About this exercise – This exercise asks for the entries to be repeated exactly, without their images.

[Exercise input Boundary: Start]

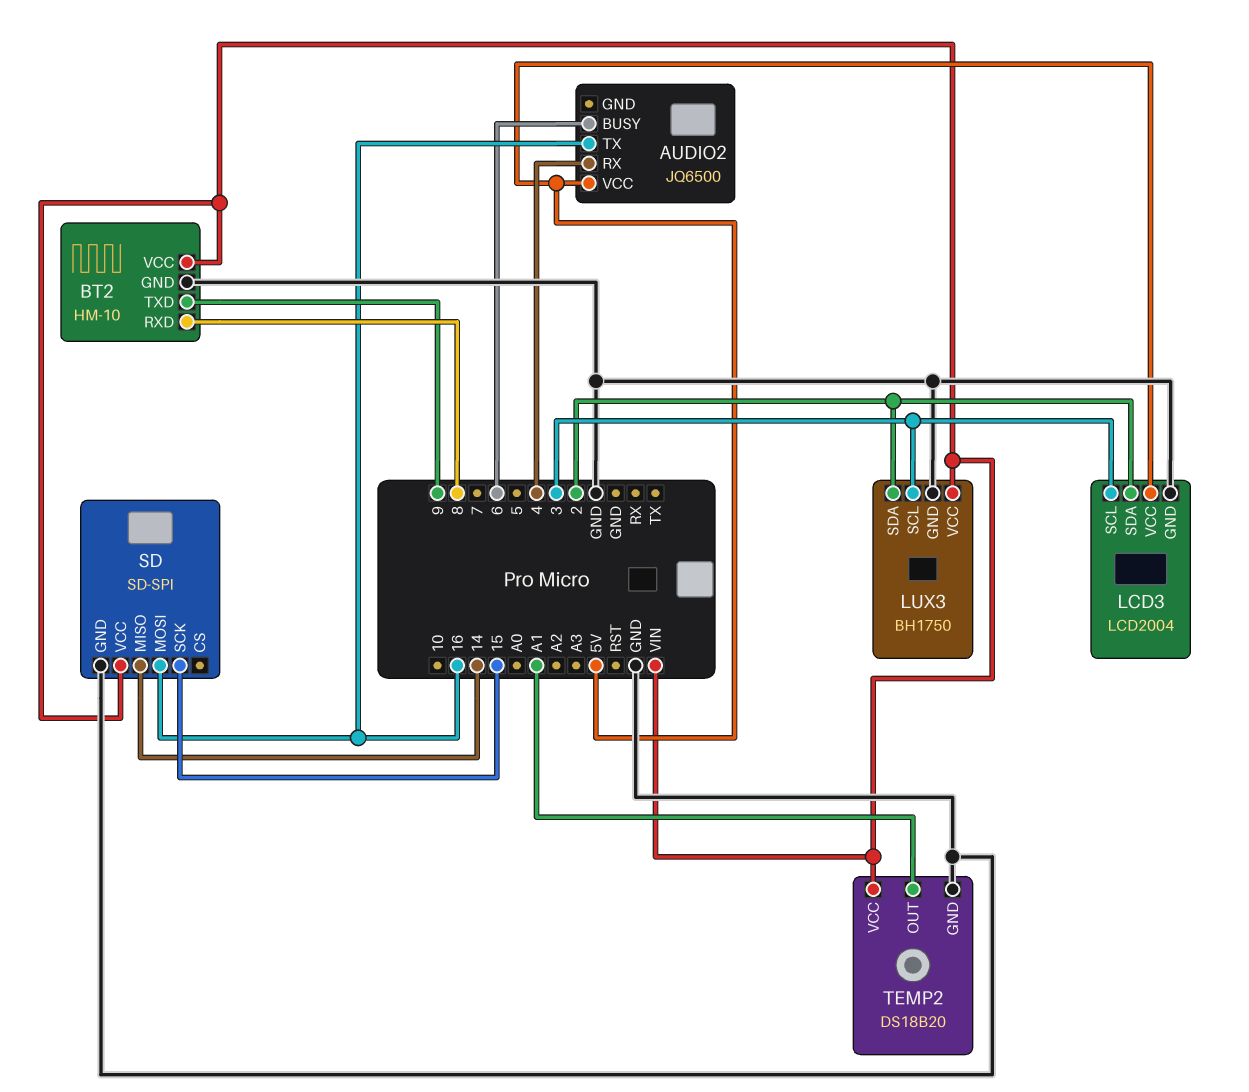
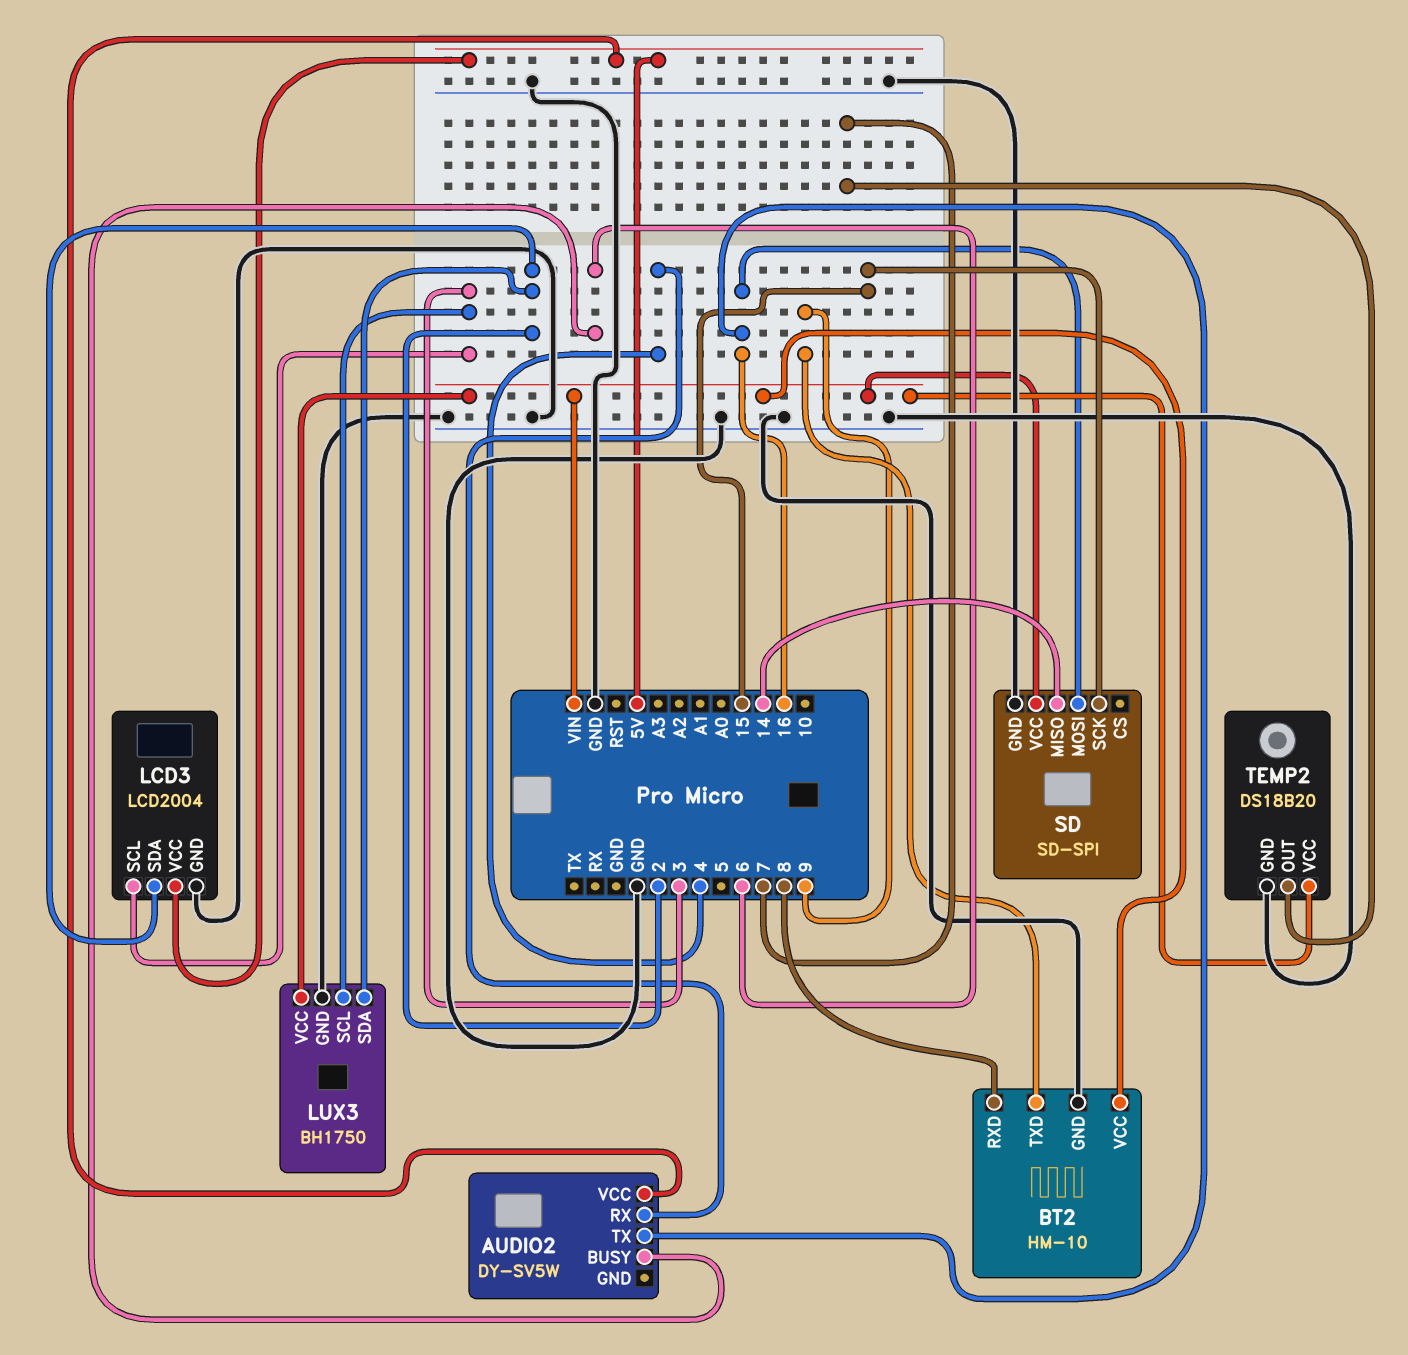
AUDIO2: JQ6500 -> DY-SV5W
TEMP2 pin OUT: A1 -> 7

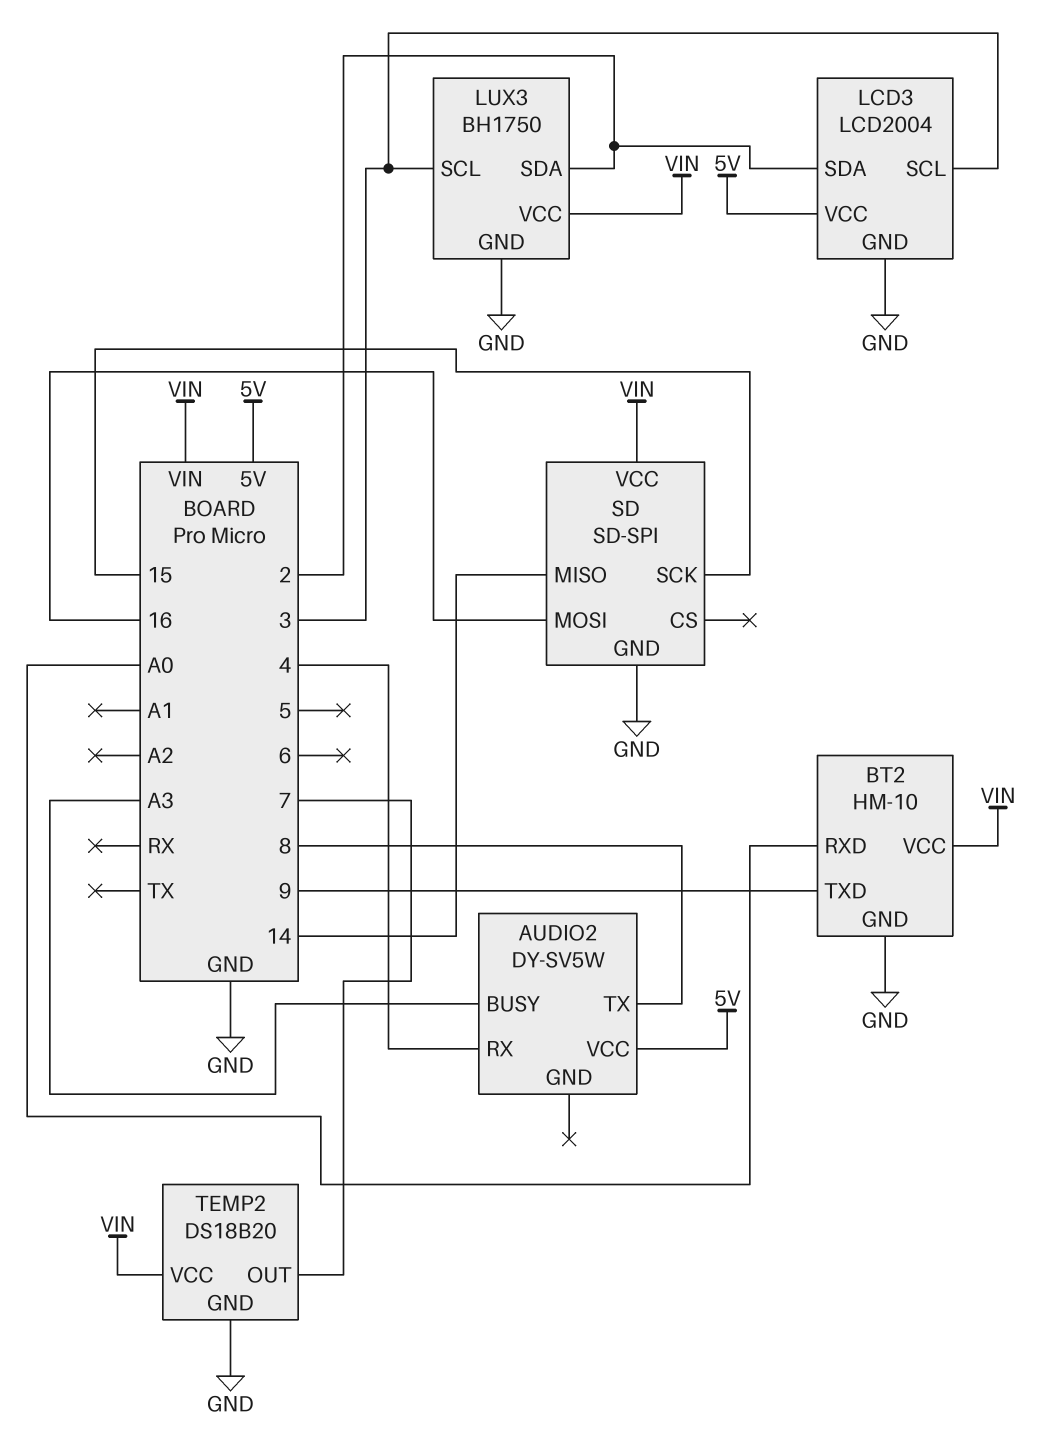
AUDIO2 pin BUSY: 6 -> A3
AUDIO2 pin TX: 16 -> 8
BT2 pin RXD: 8 -> A0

[Exercise input Boundary: End]

Answer box –
AUDIO2: JQ6500 -> DY-SV5W
TEMP2 pin OUT: A1 -> 7

AUDIO2 pin BUSY: 6 -> A3
AUDIO2 pin TX: 16 -> 8
BT2 pin RXD: 8 -> A0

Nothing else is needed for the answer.